• **Exercise aim**
Pictures are not repeated. Every line from the beginning of the entries through the one with "J2 pin 2: CANH -> CANL" is restated exactly.

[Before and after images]
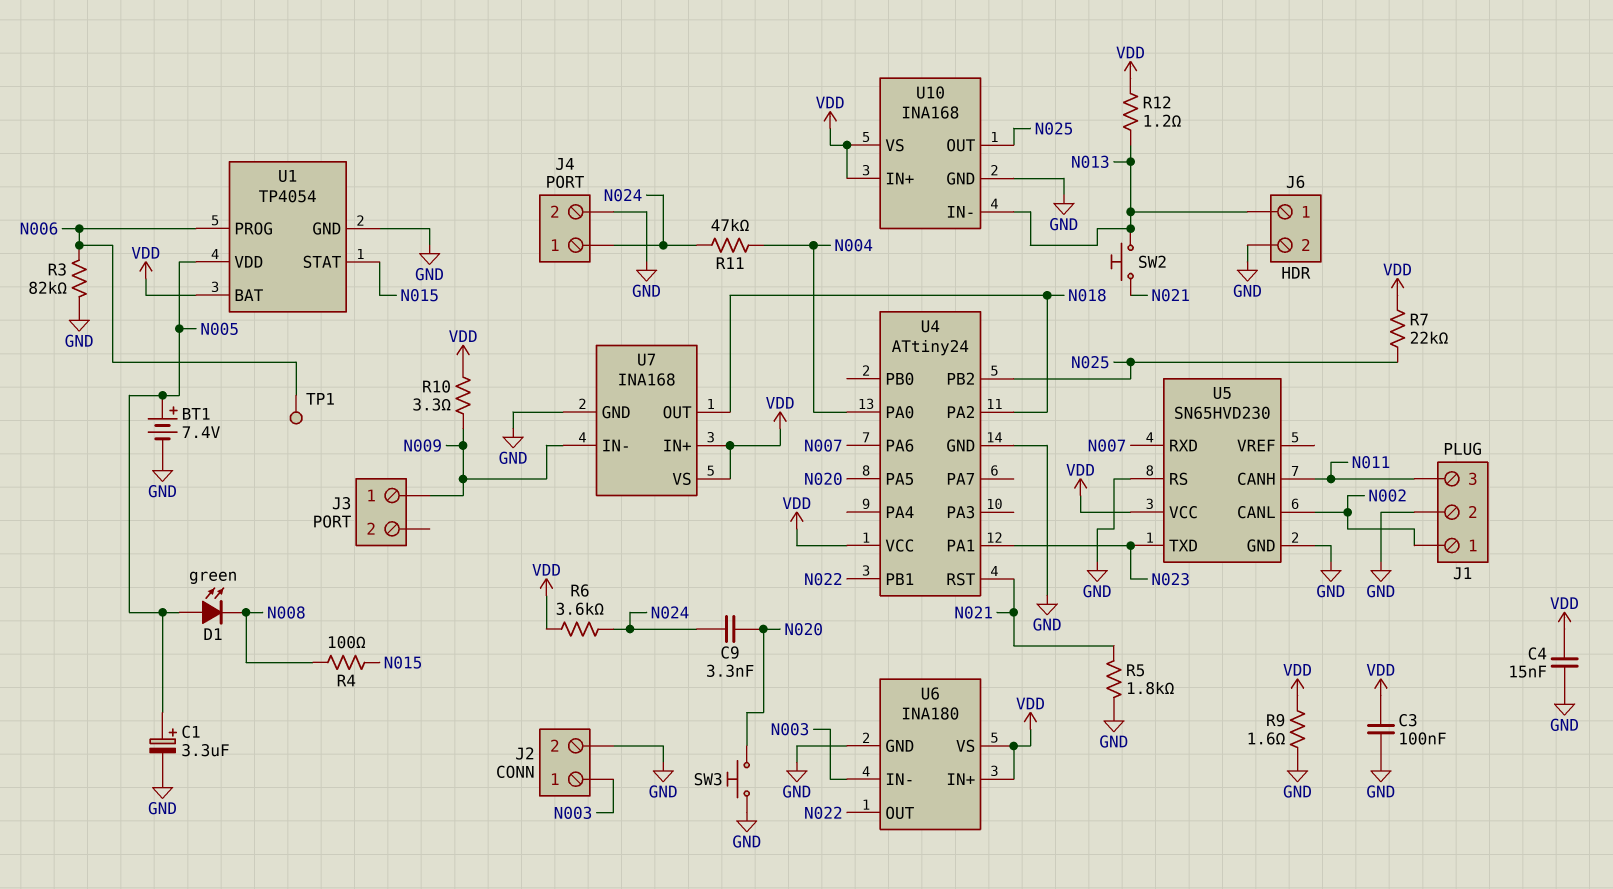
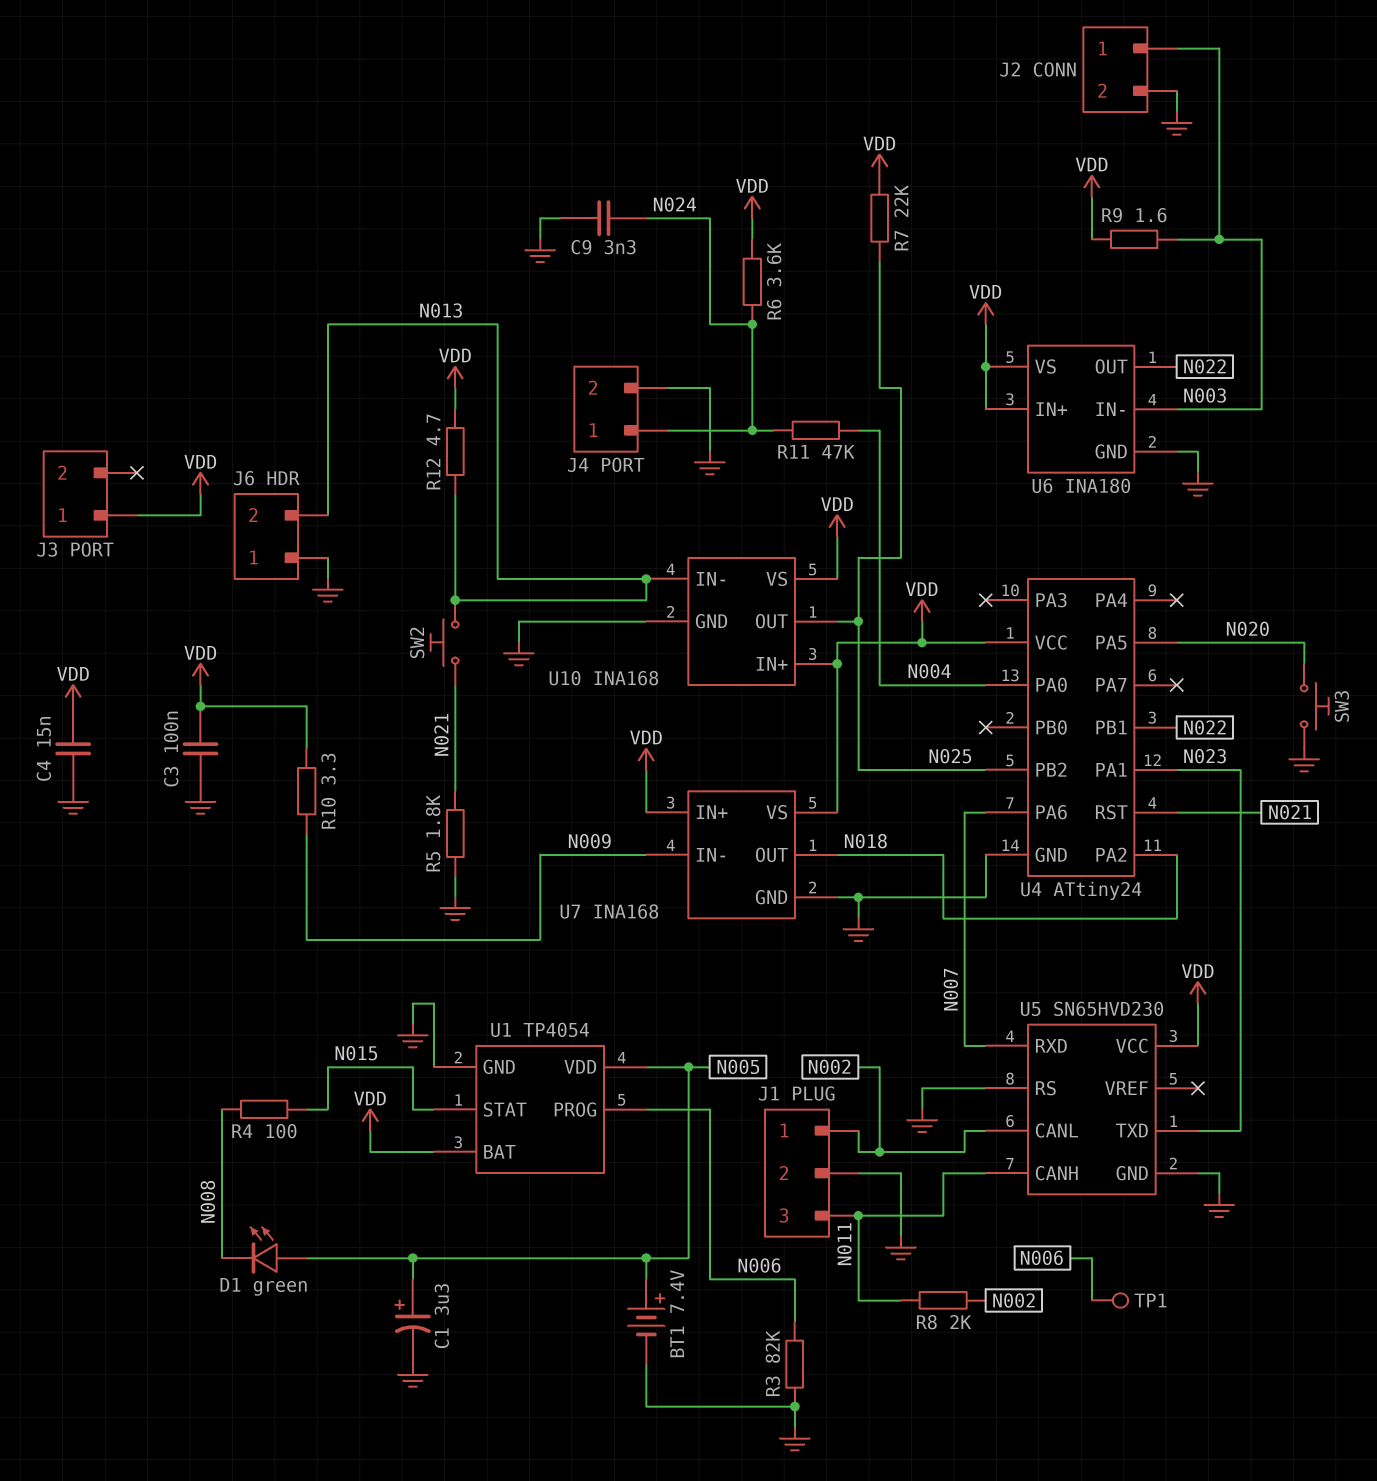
C9: 3.3nF (N020, N024) -> 3.3nF (GND, N024)
J3 pin 1: N009 -> VDD
J6 pin 1: N013 -> GND
J6 pin 2: GND -> N013
R8: none -> 2k (N002, N011)
R9: 1.6 (GND, VDD) -> 1.6 (N003, VDD)
R12: 1.2 (N013, VDD) -> 4.7 (N013, VDD)

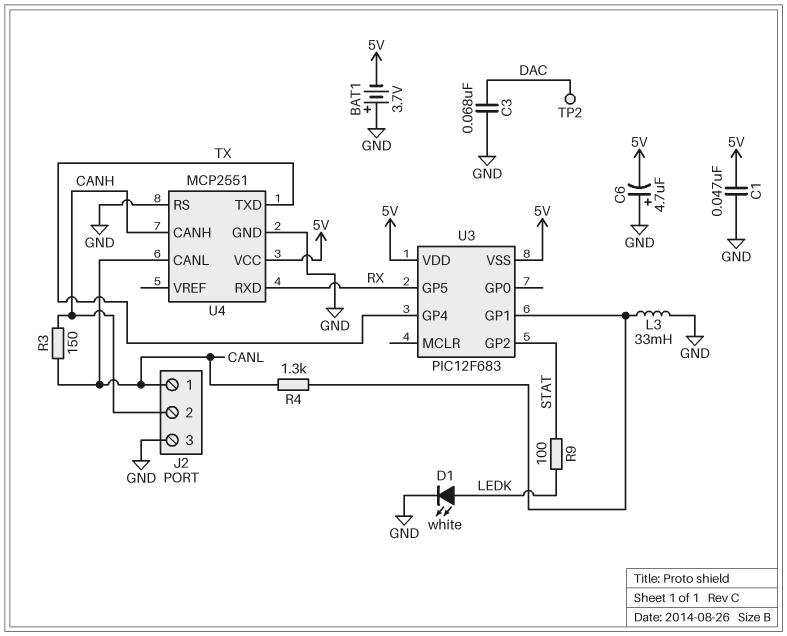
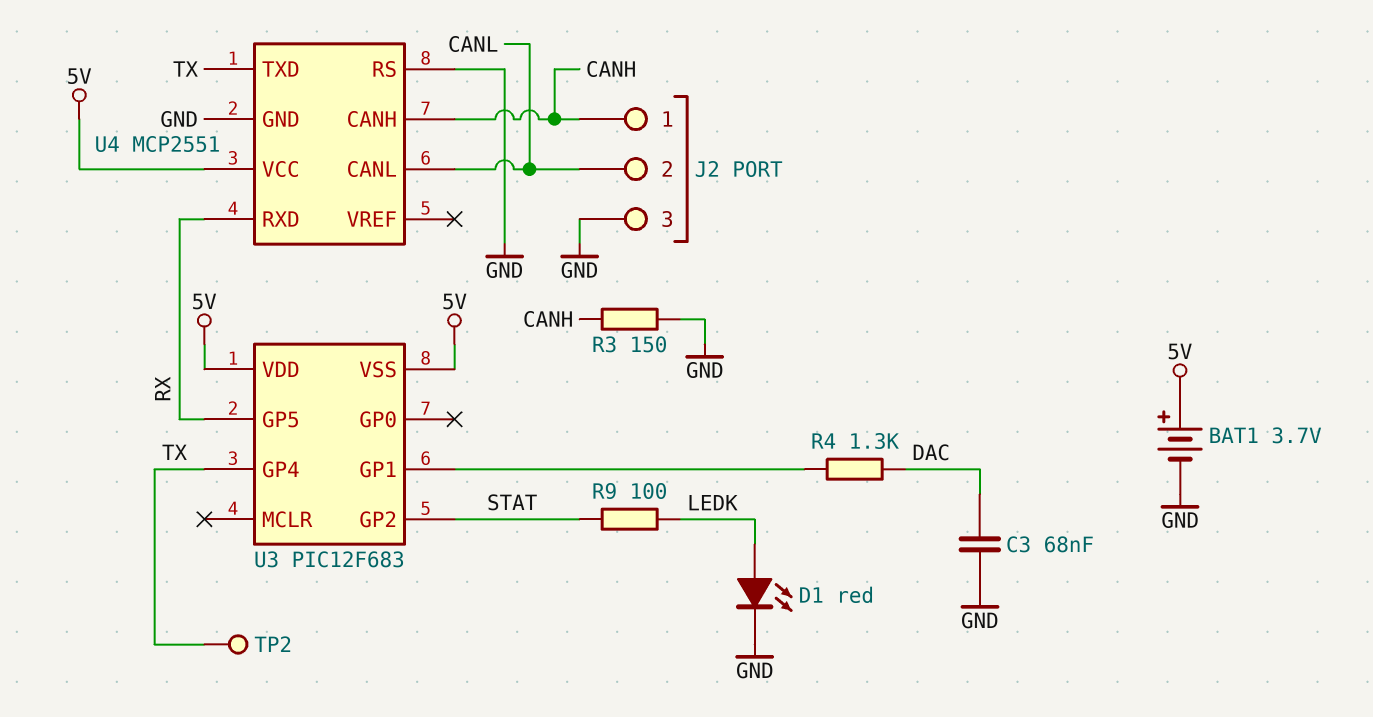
BAT1: 3.7V (plus GND, minus 5V) -> 3.7V (plus 5V, minus GND)
C1: 47nF (5V, GND) -> none
C6: 4.7uF (plus GND, minus 5V) -> none
D1: LED white (A LEDK, K GND) -> LED red (A LEDK, K GND)
J2 pin 1: CANL -> CANH
J2 pin 2: CANH -> CANL
L3: 33mH (GND, U3/GP1) -> none
R3: 150 (CANH, CANL) -> 150 (CANH, GND)
R4: 1.3k (CANL, U3/GP1) -> 1.3k (DAC, U3/GP1)
TP2: test point (DAC) -> test point (TX)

• **Response box**
C9: 3.3nF (N020, N024) -> 3.3nF (GND, N024)
J3 pin 1: N009 -> VDD
J6 pin 1: N013 -> GND
J6 pin 2: GND -> N013
R8: none -> 2k (N002, N011)
R9: 1.6 (GND, VDD) -> 1.6 (N003, VDD)
R12: 1.2 (N013, VDD) -> 4.7 (N013, VDD)

BAT1: 3.7V (plus GND, minus 5V) -> 3.7V (plus 5V, minus GND)
C1: 47nF (5V, GND) -> none
C6: 4.7uF (plus GND, minus 5V) -> none
D1: LED white (A LEDK, K GND) -> LED red (A LEDK, K GND)
J2 pin 1: CANL -> CANH
J2 pin 2: CANH -> CANL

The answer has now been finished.